▶ **Problem to work on**:
Reproduce, exactly and in full, the lines from the one with "purple pentagon: (487, 198)" through the one with "cyan square: (46, 71) -> (196, 160), moved" in the data below; drop pictures.

^^^^

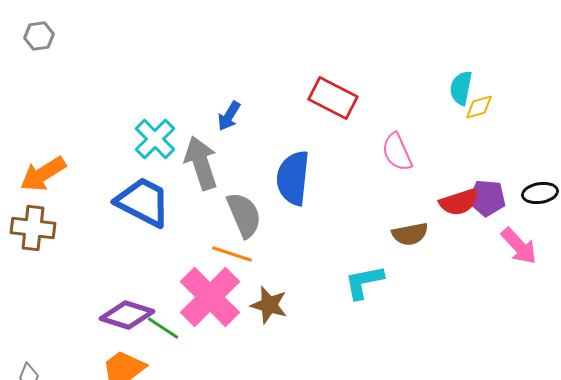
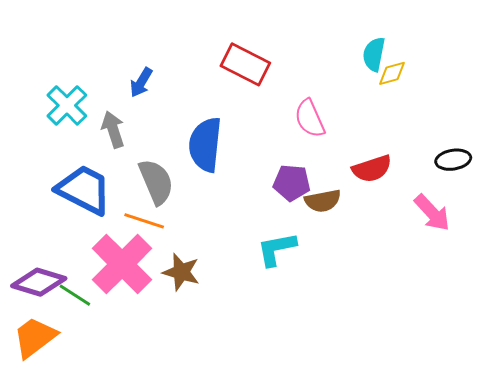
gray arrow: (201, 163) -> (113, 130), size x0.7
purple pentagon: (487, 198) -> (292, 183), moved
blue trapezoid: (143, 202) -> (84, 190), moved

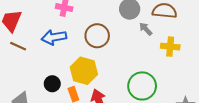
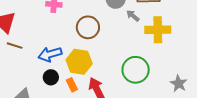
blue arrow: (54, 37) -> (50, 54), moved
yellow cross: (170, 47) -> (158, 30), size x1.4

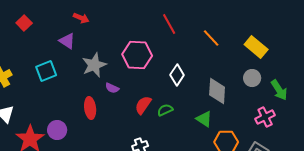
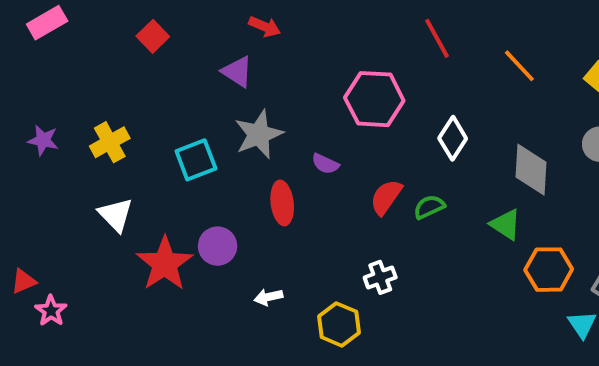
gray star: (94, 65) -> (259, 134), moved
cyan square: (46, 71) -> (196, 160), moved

^^^^

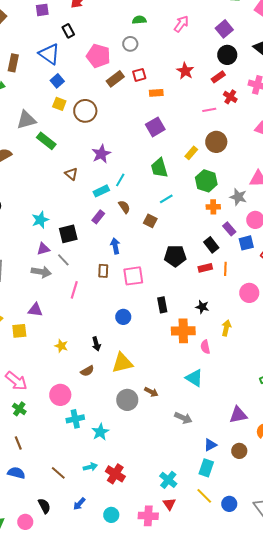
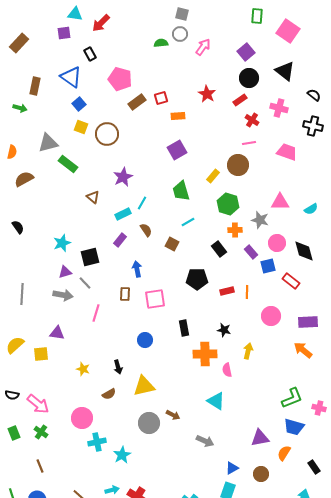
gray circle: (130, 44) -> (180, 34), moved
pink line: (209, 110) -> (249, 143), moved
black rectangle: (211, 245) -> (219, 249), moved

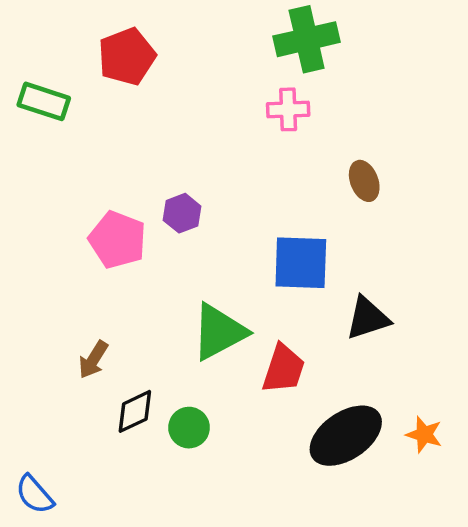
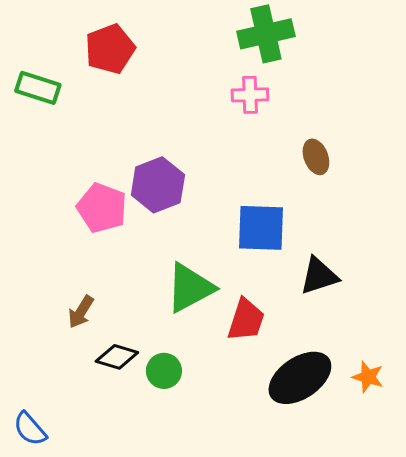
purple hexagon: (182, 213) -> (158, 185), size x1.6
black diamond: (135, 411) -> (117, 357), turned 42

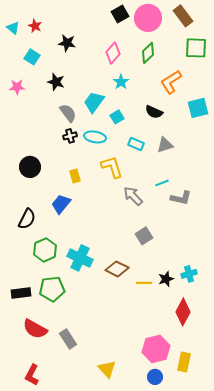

^^^^

▶ **Answer below**:
purple pentagon: (487, 198) -> (292, 183), moved
blue trapezoid: (143, 202) -> (84, 190), moved

blue arrow: (54, 37) -> (50, 54), moved
yellow cross: (170, 47) -> (158, 30), size x1.4

gray star: (94, 65) -> (259, 134), moved
cyan square: (46, 71) -> (196, 160), moved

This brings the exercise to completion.